(Dataset items)
========================================
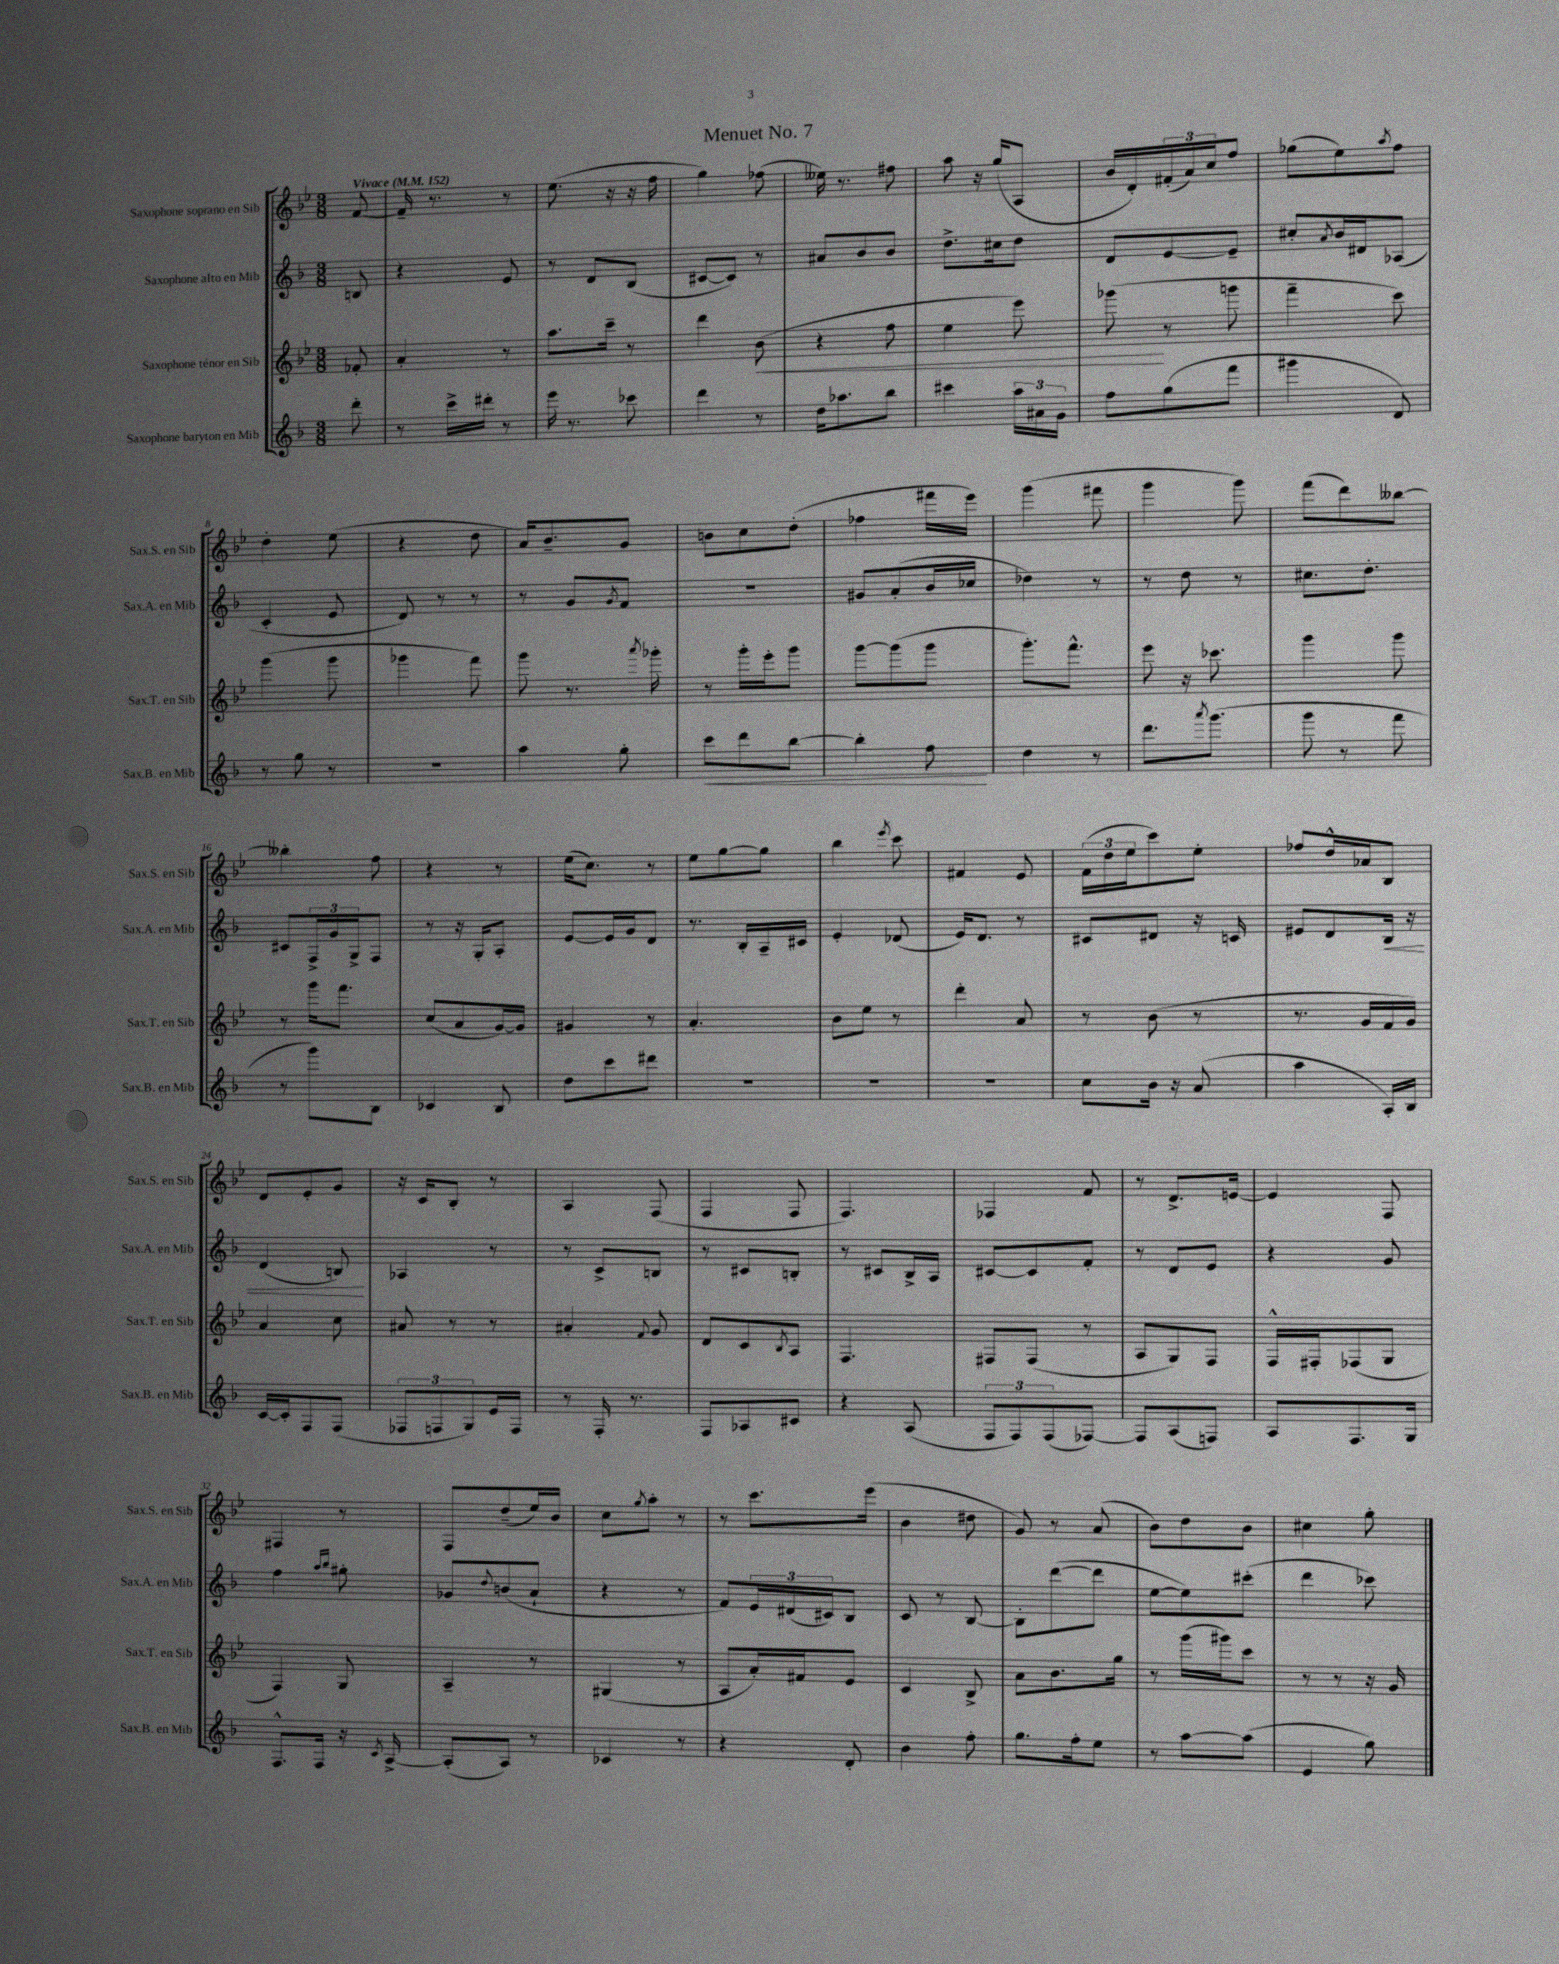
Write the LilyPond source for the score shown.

\header { title = "Menuet No. 7" }
<<
\new StaffGroup <<
\new Staff = "s0" \with { instrumentName = "Saxophone soprano en Sib" shortInstrumentName = "Sax.S. en Sib" } {
    \clef treble \key bes \major \numericTimeSignature \time 3/8 \partial 8 \tempo "Vivace" 4 = 152
    f'8~ |
    f'16-- r8. r8 |
    ees''8.( r16 r16 f''16 |
    g''4) fes''8( |
    eeses''16) r8. fis''8 |
    a''8 r16 g''16( a8 |
    bes'16 d'16-.) \tuplet 3/2 { fis'16-.( a'16) c''16 } f''8 |
    ges''8( ees''8) \acciaccatura { a''8 } f''8 |
    d''4-. ees''8( |
    r4 d''8 |
    a'16) bes'8.-- g'8 |
    b'8 c''8 d''8-.( |
    fes''4 fis'''16 ees'''16) |
    g'''4( fis'''8 |
    g'''4 g'''8) |
    f'''8( d'''8) beses''8~ |
    beses''4-. f''8 |
    r4 r8 |
    ees''16( c''8.) r8 |
    ees''8 g''8~ g''8 |
    bes''4 \acciaccatura { ees'''8 } c'''8 |
    fis'4 ees'8 |
    \tuplet 3/2 { f'16( d''16 ees''16 } c'''8) ees''8-. |
    fes''8 d''16-^ aes'16 bes8 |
    d'8 ees'8-. g'8 |
    r16 c'16 bes8-. r8 |
    a4 f8( |
    f4 f8 |
    f4.) |
    fes4 f'8 |
    r8 d'8.-> e'16~ |
    e'4 f8 |
    fis4 r8 |
    f8 d''8--( ees''16) bes'16 |
    c''8 \acciaccatura { g''8 } a''8-. r8 |
    r8 c'''8. ees'''16( |
    bes'4 dis''8 |
    g'8) r8 a'8( |
    bes'8) d''8 bes'8 |
    cis''4 g''8-. \bar "|." |
}
\new Staff = "s1" \with { instrumentName = "Saxophone alto en Mib" shortInstrumentName = "Sax.A. en Mib" } {
    \clef treble \key f \major \numericTimeSignature \time 3/8 \partial 8
    b8 |
    r4 e'8 |
    r8 d'8 bes8( |
    cis'8~ cis'8) r8 |
    ais'8 bes'8 bes'8 |
    d''8.-> cis''16 d''8 |
    d'8 e'8~ e'8-- |
    cis''8-. \acciaccatura { a'8 } bes'16 dis'16 aes8( |
    c'4-. e'8 |
    d'8) r8 r8 |
    r8 g'8 \acciaccatura { g'8 } f'8 |
    R4. |
    gis'8 a'8-.( bes'16 ces''16 |
    des''4) r8 |
    r8 d''8 r8 |
    cis''8. d''8.-. |
    cis'8 \tuplet 3/2 { f16-> g'16 g16-> } f8 |
    r8 r16 g16-. a8-. |
    e'8~ e'16 g'16 d'8 |
    r8. bes16-. a16-- cis'16 |
    e'4-. des'8( |
    e'16) d'8. r8 |
    cis'8 dis'8 r16 c'16 |
    eis'8 d'8 bes16\< r16 |
    d'4( b8\!) |
    aes4 r8 |
    r8 c'8-> b8 |
    r8 cis'8 b8-. |
    r8 cis'8 bes16-> a16 |
    cis'8~ cis'8 f'8-. |
    r8 d'8 e'8 |
    r4 g'8 |
    f''4 \grace { a''16 bes''16 } gis''8-. |
    ges'8 \appoggiatura { d''8 } b'8( a'8-! |
    r4 r8 |
    f'8) \tuplet 3/2 { e'16 dis'16( cis'16) } bes8 |
    c'8 r8 bes8~ |
    bes8-. d'''8~( d'''8 |
    e''8~ e''8) cis'''8-.( |
    d'''4 ces'''8) \bar "|." |
}
\new Staff = "s2" \with { instrumentName = "Saxophone ténor en Sib" shortInstrumentName = "Sax.T. en Sib" } {
    \clef treble \key bes \major \numericTimeSignature \time 3/8 \partial 8
    fes'8-. |
    a'4-. r8 |
    a''8. c'''16-- r8 |
    d'''4 bes'8\<( |
    r4 f''8 |
    ees''4 ees'''8) |
    ges'''8\!( r8 g'''8 |
    f'''4-- c'''8) |
    g'''4( g'''8 |
    ges'''4 f'''8) |
    g'''8 r8. \acciaccatura { a'''8 } ges'''16-. |
    r8 g'''16-. ees'''16-. g'''8 |
    g'''8~ g'''8( g'''8 |
    g'''8.-.) f'''8.-^ |
    ees'''8 r16 ces'''8. |
    g'''4 g'''8 |
    r8 g'''16 f'''8. |
    c''8( a'8 g'16~) g'16 |
    gis'4 r8 |
    a'4.-. |
    bes'8 ees''8 r8 |
    d'''4-. a'8 |
    r8 bes'8( r8 |
    r8. g'16 f'16 g'16) |
    a'4 c''8 |
    ais'8 r8 r8 |
    ais'4-. \appoggiatura { f'8 } g'8 |
    d'8 c'8 \acciaccatura { bes8 } a8 |
    f4. |
    fis8 fis8( r8 |
    a8 g8) f8 |
    f16-^ fis16-. fes8( g8 |
    f4) g8 |
    a4-- r8 |
    gis4( r8 |
    a8 a'16-.) fis'16 ees'8 |
    c'4 bes8-> |
    a'8 bes'8. g''16 |
    r8 g'''16( gis'''16) c'''8 |
    r8 r8 r16 g'16 \bar "|." |
}
\new Staff = "s3" \with { instrumentName = "Saxophone baryton en Mib" shortInstrumentName = "Sax.B. en Mib" } {
    \clef treble \key f \major \numericTimeSignature \time 3/8 \partial 8
    d'''8-. |
    r8 c'''16-> dis'''16-. r8 |
    e'''16 r8. ces'''8 |
    d'''4 r8 |
    d''16 aes''8. bes''8 |
    cis'''4 \tuplet 3/2 { a''16 ais'16 g'16 } |
    f''8 g''8( f'''8 |
    gis'''4 d'8) |
    r8 g''8 r8 |
    R4. |
    a''4 g''8-. |
    c'''8\< d'''8 bes''8~ |
    bes''4-. f''8\! |
    d''4 r8 |
    d'''8. \acciaccatura { a'''8 } g'''8.( |
    g'''8 r8 f'''8 |
    r8 g'''8) bes8 |
    ces'4 bes8 |
    d''8 c'''8 dis'''8 |
    R4. |
    R4. |
    R4. |
    c''8 bes'16 r16 a'8( |
    a''4 a16-.) bes16 |
    c'16~ c'16-. f8 f8( |
    \tuplet 3/2 { fes8 f8 g8) } e'16 f16 |
    r8 f16-. r8. |
    f8 aes8 cis'8 |
    r4 a8( |
    \tuplet 3/2 { f8 f8) f8( } fes8~) |
    fes8 a8( f8) |
    a8 f8. g16 |
    f8.-^ f16 r16 \acciaccatura { c'8 } a16~-> |
    a8-.( a8) r8 |
    ces'4 r8 |
    r4 d'8-. |
    bes'4 f''8-. |
    g''8. f''16-. e''8 |
    r8 a''8~ a''8( |
    e'4 g''8) \bar "|." |
}
>>
>>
========================================
Please pick out every line of the records above that contains the string "numericTimeSignature", and copy each one in full.

:: Written answer ::
    \clef treble \key bes \major \numericTimeSignature \time 3/8 \partial 8 \tempo "Vivace" 4 = 152
    \clef treble \key f \major \numericTimeSignature \time 3/8 \partial 8
    \clef treble \key bes \major \numericTimeSignature \time 3/8 \partial 8
    \clef treble \key f \major \numericTimeSignature \time 3/8 \partial 8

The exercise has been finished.